__What you will do__
Below is some data. Retype exactly the lines starting at the one with "D3: schottky 1N5819" and ending at the one with "C1: 680pF (U3/OUT, ZOB) -> 1nF (U3/OUT, ZOB)".
---------- Material provided ----------
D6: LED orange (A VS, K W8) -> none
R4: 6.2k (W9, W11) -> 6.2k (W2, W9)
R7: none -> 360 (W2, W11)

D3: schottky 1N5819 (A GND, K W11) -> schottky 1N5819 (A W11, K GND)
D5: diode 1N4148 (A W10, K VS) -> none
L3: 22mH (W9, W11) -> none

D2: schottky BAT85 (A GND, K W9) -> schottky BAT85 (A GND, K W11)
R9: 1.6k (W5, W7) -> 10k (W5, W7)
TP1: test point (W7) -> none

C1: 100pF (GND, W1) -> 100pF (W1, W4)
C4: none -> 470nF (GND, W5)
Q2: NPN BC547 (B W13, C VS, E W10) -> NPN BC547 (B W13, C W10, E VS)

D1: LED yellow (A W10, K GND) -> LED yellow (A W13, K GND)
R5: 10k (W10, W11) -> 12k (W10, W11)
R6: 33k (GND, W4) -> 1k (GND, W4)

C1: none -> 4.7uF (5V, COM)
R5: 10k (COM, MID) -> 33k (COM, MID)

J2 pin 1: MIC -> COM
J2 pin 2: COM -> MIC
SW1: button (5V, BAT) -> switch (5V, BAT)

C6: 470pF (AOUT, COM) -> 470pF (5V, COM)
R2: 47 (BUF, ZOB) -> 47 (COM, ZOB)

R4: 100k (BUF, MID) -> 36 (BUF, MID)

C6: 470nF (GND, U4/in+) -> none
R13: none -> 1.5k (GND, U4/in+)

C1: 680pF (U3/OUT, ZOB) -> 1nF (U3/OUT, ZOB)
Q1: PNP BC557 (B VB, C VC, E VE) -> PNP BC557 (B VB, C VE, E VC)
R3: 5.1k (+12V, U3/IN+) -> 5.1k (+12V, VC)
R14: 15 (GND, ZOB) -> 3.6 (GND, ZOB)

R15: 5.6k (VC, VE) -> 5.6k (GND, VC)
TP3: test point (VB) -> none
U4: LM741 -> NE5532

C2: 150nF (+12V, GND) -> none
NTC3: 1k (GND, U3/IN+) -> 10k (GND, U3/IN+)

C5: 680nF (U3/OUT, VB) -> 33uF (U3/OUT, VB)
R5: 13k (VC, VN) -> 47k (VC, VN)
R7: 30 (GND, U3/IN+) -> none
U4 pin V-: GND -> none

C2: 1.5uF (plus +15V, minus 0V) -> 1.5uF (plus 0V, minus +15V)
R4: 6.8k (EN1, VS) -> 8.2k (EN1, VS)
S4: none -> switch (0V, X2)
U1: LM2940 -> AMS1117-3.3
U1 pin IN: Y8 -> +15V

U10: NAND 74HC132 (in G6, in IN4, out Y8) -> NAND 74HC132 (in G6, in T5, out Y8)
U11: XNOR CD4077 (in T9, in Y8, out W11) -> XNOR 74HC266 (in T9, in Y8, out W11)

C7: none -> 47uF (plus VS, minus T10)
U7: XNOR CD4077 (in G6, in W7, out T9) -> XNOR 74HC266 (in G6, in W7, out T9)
----------
__Answer space__
D3: schottky 1N5819 (A GND, K W11) -> schottky 1N5819 (A W11, K GND)
D5: diode 1N4148 (A W10, K VS) -> none
L3: 22mH (W9, W11) -> none

D2: schottky BAT85 (A GND, K W9) -> schottky BAT85 (A GND, K W11)
R9: 1.6k (W5, W7) -> 10k (W5, W7)
TP1: test point (W7) -> none

C1: 100pF (GND, W1) -> 100pF (W1, W4)
C4: none -> 470nF (GND, W5)
Q2: NPN BC547 (B W13, C VS, E W10) -> NPN BC547 (B W13, C W10, E VS)

D1: LED yellow (A W10, K GND) -> LED yellow (A W13, K GND)
R5: 10k (W10, W11) -> 12k (W10, W11)
R6: 33k (GND, W4) -> 1k (GND, W4)

C1: none -> 4.7uF (5V, COM)
R5: 10k (COM, MID) -> 33k (COM, MID)

J2 pin 1: MIC -> COM
J2 pin 2: COM -> MIC
SW1: button (5V, BAT) -> switch (5V, BAT)

C6: 470pF (AOUT, COM) -> 470pF (5V, COM)
R2: 47 (BUF, ZOB) -> 47 (COM, ZOB)

R4: 100k (BUF, MID) -> 36 (BUF, MID)

C6: 470nF (GND, U4/in+) -> none
R13: none -> 1.5k (GND, U4/in+)

C1: 680pF (U3/OUT, ZOB) -> 1nF (U3/OUT, ZOB)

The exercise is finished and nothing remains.